• [Exercise goal]: Reproduce every line of the material below, swapping "cream" for "white" and leaving everything else unchanged.

• [Raw data]:
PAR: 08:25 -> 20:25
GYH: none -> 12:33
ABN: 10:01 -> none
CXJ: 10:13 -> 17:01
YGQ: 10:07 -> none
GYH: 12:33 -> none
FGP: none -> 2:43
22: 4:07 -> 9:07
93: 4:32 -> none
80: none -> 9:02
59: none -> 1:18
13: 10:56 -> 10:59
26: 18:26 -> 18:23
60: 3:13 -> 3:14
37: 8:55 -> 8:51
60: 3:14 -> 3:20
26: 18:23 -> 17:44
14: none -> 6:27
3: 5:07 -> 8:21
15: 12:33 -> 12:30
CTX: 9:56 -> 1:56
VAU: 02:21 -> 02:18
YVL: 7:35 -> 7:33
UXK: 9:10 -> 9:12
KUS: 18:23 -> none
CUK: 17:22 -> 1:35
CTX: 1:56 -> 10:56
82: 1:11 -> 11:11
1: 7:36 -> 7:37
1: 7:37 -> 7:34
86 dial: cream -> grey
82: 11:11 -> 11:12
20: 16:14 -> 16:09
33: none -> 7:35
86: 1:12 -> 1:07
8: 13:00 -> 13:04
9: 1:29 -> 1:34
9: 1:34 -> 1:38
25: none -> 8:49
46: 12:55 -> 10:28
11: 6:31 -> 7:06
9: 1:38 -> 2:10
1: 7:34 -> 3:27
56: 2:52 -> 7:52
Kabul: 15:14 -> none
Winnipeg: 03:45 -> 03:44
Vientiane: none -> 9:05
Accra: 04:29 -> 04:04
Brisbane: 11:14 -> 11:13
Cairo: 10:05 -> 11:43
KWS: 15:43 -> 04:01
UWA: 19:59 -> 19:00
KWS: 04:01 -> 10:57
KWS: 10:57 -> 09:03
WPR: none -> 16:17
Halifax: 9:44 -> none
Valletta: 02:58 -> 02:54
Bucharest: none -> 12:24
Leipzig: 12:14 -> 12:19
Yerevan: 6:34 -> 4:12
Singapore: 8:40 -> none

• [Reply to the task]:
PAR: 08:25 -> 20:25
GYH: none -> 12:33
ABN: 10:01 -> none
CXJ: 10:13 -> 17:01
YGQ: 10:07 -> none
GYH: 12:33 -> none
FGP: none -> 2:43
22: 4:07 -> 9:07
93: 4:32 -> none
80: none -> 9:02
59: none -> 1:18
13: 10:56 -> 10:59
26: 18:26 -> 18:23
60: 3:13 -> 3:14
37: 8:55 -> 8:51
60: 3:14 -> 3:20
26: 18:23 -> 17:44
14: none -> 6:27
3: 5:07 -> 8:21
15: 12:33 -> 12:30
CTX: 9:56 -> 1:56
VAU: 02:21 -> 02:18
YVL: 7:35 -> 7:33
UXK: 9:10 -> 9:12
KUS: 18:23 -> none
CUK: 17:22 -> 1:35
CTX: 1:56 -> 10:56
82: 1:11 -> 11:11
1: 7:36 -> 7:37
1: 7:37 -> 7:34
86 dial: white -> grey
82: 11:11 -> 11:12
20: 16:14 -> 16:09
33: none -> 7:35
86: 1:12 -> 1:07
8: 13:00 -> 13:04
9: 1:29 -> 1:34
9: 1:34 -> 1:38
25: none -> 8:49
46: 12:55 -> 10:28
11: 6:31 -> 7:06
9: 1:38 -> 2:10
1: 7:34 -> 3:27
56: 2:52 -> 7:52
Kabul: 15:14 -> none
Winnipeg: 03:45 -> 03:44
Vientiane: none -> 9:05
Accra: 04:29 -> 04:04
Brisbane: 11:14 -> 11:13
Cairo: 10:05 -> 11:43
KWS: 15:43 -> 04:01
UWA: 19:59 -> 19:00
KWS: 04:01 -> 10:57
KWS: 10:57 -> 09:03
WPR: none -> 16:17
Halifax: 9:44 -> none
Valletta: 02:58 -> 02:54
Bucharest: none -> 12:24
Leipzig: 12:14 -> 12:19
Yerevan: 6:34 -> 4:12
Singapore: 8:40 -> none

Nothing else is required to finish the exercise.